YOUR GOAL.
Could you set down the lines from the first line of the entries below through the line with "purple dumbbell: 0 -> 2", exactly and with no pictures?

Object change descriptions
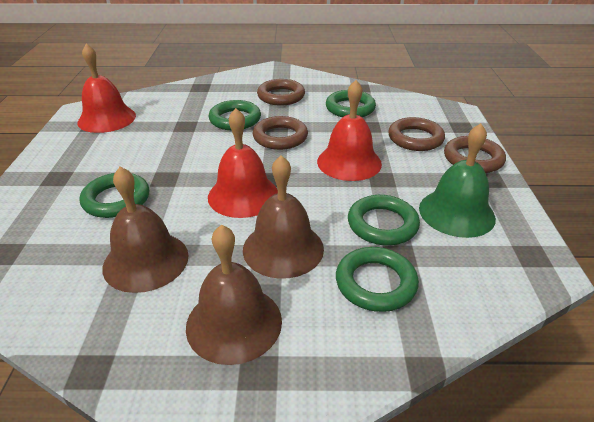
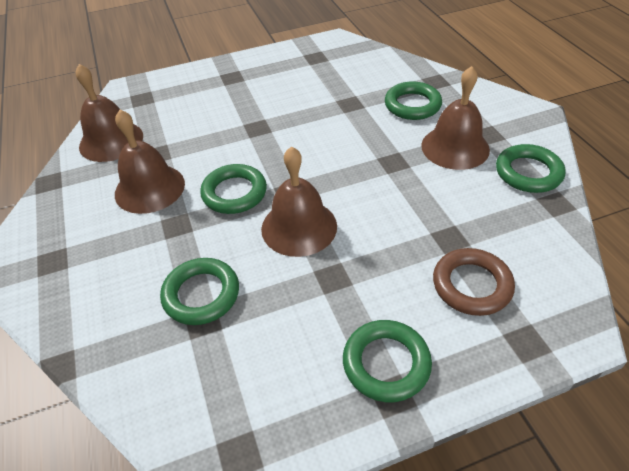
brown bell: 3 -> 4
brown ring: 4 -> 1
green bell: 1 -> 0
red bell: 3 -> 0

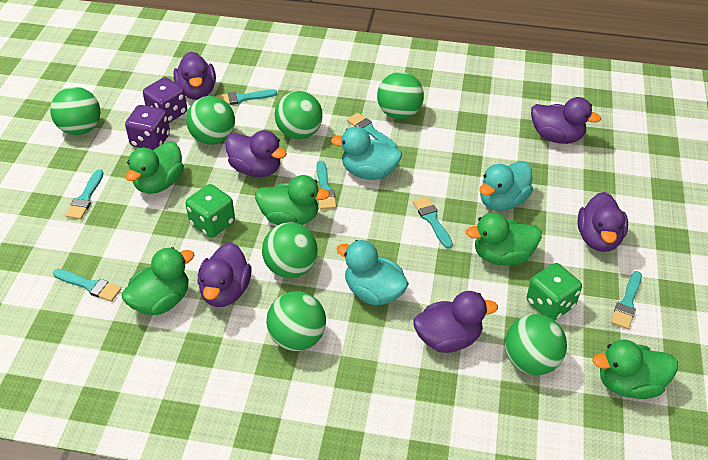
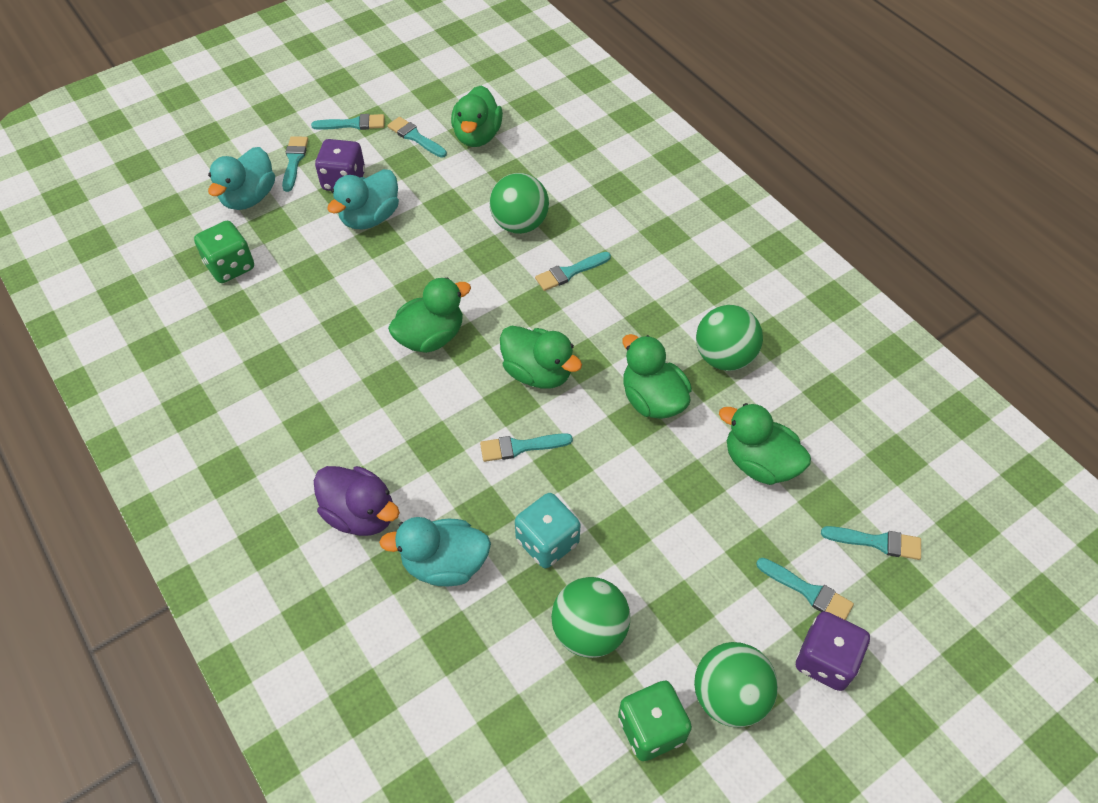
green ball: 7 -> 4
purple duck: 6 -> 1
turquoise dice: 0 -> 1

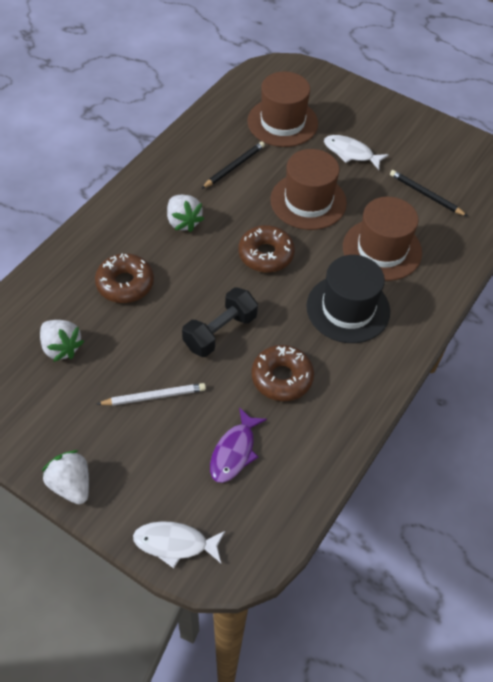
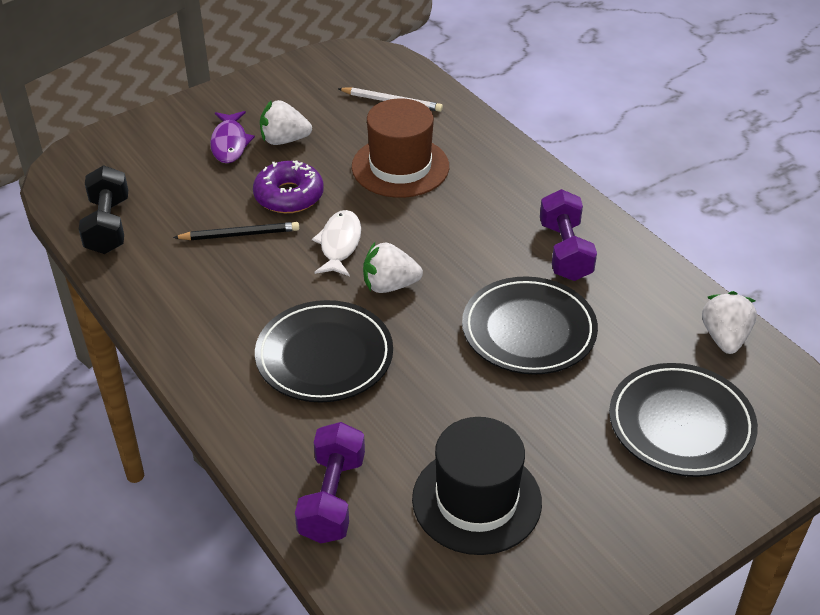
black pencil: 2 -> 1
black plate: 0 -> 3
brown donut: 3 -> 0
brown hat: 3 -> 1
purple donut: 0 -> 1
purple dumbbell: 0 -> 2
white fish: 2 -> 1

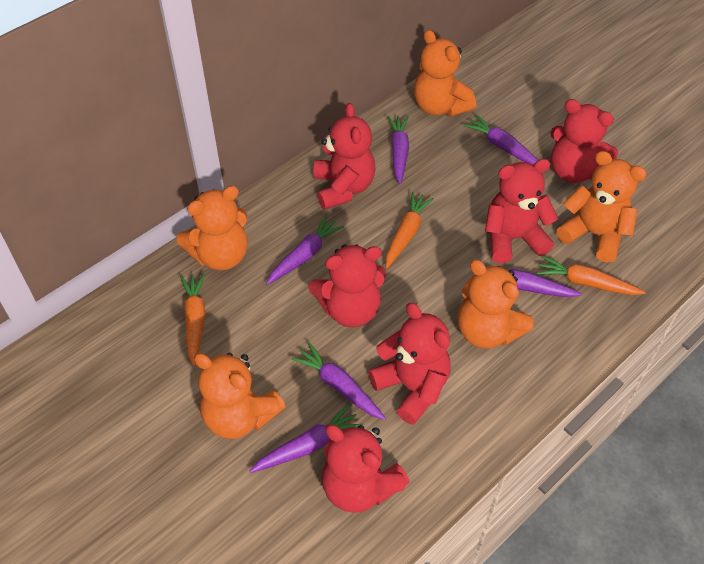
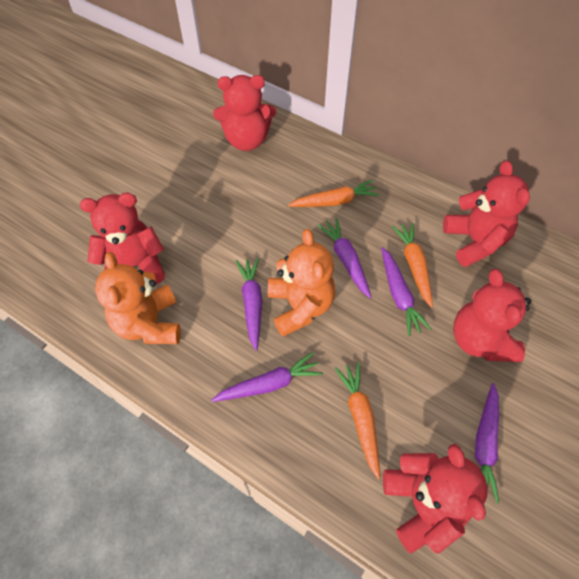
orange teddy bear: 5 -> 2
purple carrot: 6 -> 5
red teddy bear: 6 -> 5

THE ANSWER.
brown bell: 3 -> 4
brown ring: 4 -> 1
green bell: 1 -> 0
red bell: 3 -> 0

green ball: 7 -> 4
purple duck: 6 -> 1
turquoise dice: 0 -> 1

black pencil: 2 -> 1
black plate: 0 -> 3
brown donut: 3 -> 0
brown hat: 3 -> 1
purple donut: 0 -> 1
purple dumbbell: 0 -> 2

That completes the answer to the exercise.